What is required:
Return each line of the listing that has the word "yellow" in it.

══ Data for analysis ══

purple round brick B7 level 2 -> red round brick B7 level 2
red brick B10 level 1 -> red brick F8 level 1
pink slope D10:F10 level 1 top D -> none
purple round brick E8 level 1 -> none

═══
══ Data for analysis ══

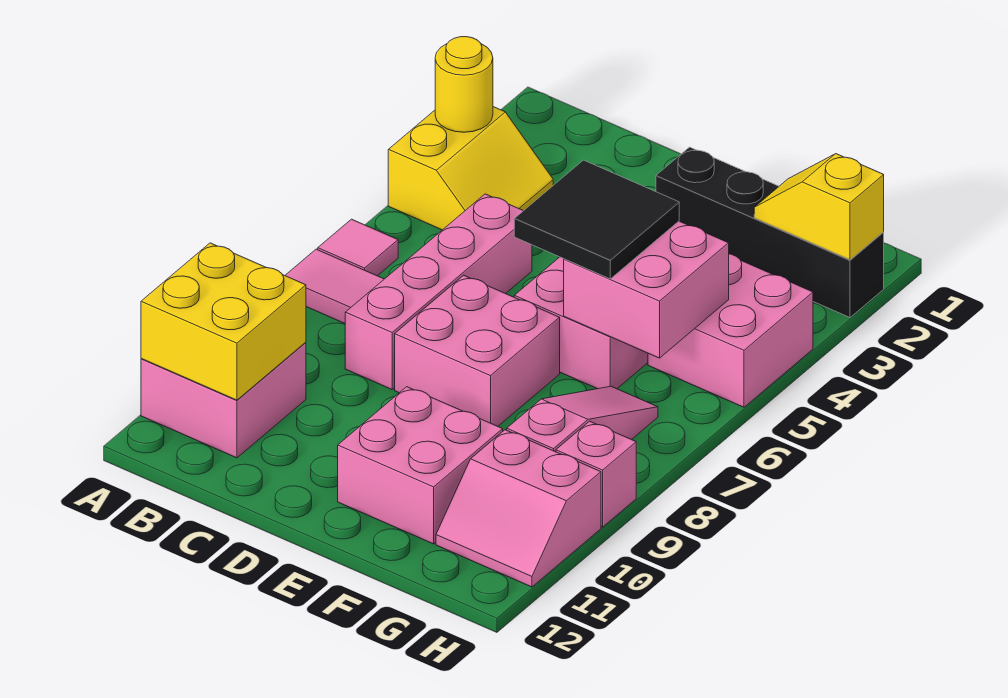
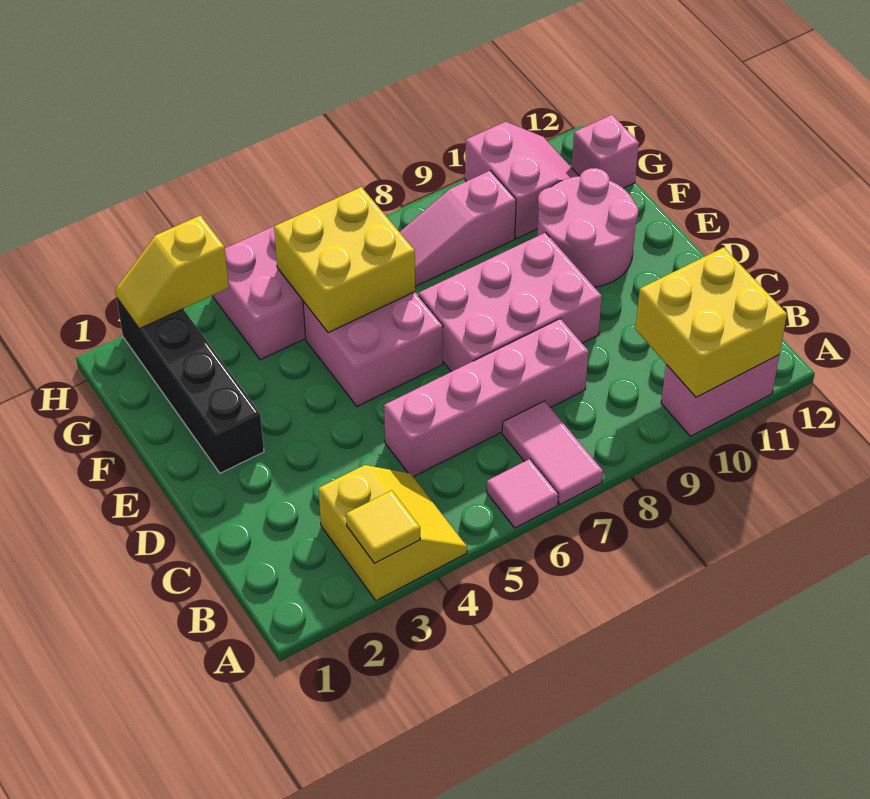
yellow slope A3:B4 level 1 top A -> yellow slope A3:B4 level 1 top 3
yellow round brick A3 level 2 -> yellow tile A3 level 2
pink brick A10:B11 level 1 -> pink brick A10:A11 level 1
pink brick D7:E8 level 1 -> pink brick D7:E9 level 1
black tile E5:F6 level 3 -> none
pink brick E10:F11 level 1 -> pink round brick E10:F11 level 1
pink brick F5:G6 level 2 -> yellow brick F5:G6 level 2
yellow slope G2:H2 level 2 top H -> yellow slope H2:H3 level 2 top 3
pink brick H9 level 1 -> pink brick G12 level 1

═══
══ Data for analysis ══

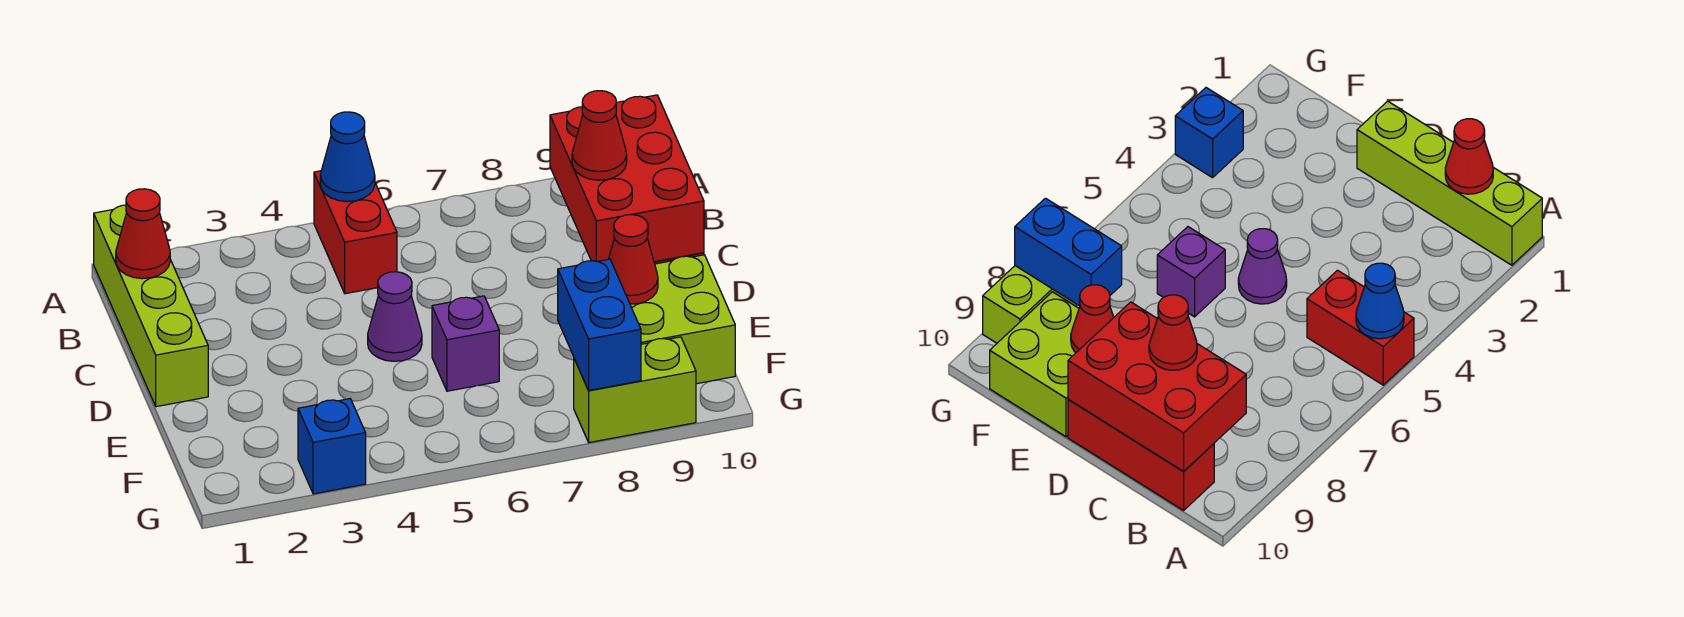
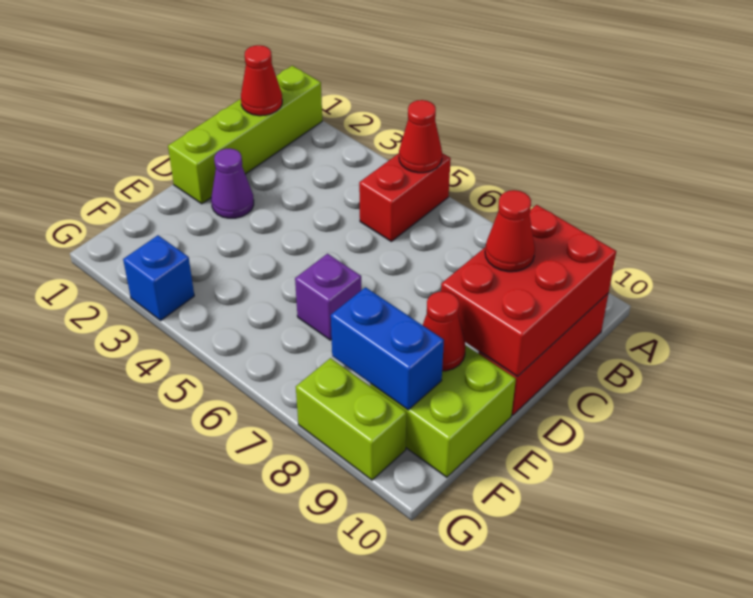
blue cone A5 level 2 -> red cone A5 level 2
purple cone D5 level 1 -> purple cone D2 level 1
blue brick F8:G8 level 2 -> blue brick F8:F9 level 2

═══

Solution for this task:
yellow slope A3:B4 level 1 top A -> yellow slope A3:B4 level 1 top 3
yellow round brick A3 level 2 -> yellow tile A3 level 2
pink brick F5:G6 level 2 -> yellow brick F5:G6 level 2
yellow slope G2:H2 level 2 top H -> yellow slope H2:H3 level 2 top 3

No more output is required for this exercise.